-- WHAT IS REQUIRED --
Return every line from the records below with the string "RELAY".

===== RECORDS SUPPLIED =====

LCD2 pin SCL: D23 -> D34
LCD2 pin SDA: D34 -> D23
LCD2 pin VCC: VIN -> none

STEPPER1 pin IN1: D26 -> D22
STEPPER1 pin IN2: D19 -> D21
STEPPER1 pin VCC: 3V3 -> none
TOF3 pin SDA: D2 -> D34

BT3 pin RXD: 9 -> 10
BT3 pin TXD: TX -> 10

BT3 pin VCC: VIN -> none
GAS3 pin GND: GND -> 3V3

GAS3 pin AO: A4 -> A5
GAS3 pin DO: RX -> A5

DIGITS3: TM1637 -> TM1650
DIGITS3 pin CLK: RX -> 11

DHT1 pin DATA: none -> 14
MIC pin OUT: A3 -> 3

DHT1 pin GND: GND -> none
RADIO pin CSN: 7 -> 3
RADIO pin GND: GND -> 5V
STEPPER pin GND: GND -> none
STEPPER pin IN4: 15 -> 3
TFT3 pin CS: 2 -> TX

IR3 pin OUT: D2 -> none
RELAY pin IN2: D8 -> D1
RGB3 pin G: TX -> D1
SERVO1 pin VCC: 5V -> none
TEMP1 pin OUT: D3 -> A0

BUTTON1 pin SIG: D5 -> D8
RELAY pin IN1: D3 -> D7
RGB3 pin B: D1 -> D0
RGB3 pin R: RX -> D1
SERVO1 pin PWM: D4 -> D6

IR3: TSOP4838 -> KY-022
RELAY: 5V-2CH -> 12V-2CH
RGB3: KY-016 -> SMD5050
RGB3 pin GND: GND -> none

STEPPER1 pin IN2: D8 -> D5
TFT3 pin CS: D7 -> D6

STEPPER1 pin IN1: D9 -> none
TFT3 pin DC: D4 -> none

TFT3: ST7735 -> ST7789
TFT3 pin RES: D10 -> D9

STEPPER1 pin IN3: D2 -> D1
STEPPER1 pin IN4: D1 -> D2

=====

-- REPLY --
RELAY pin IN2: D8 -> D1
RELAY pin IN1: D3 -> D7
RELAY: 5V-2CH -> 12V-2CH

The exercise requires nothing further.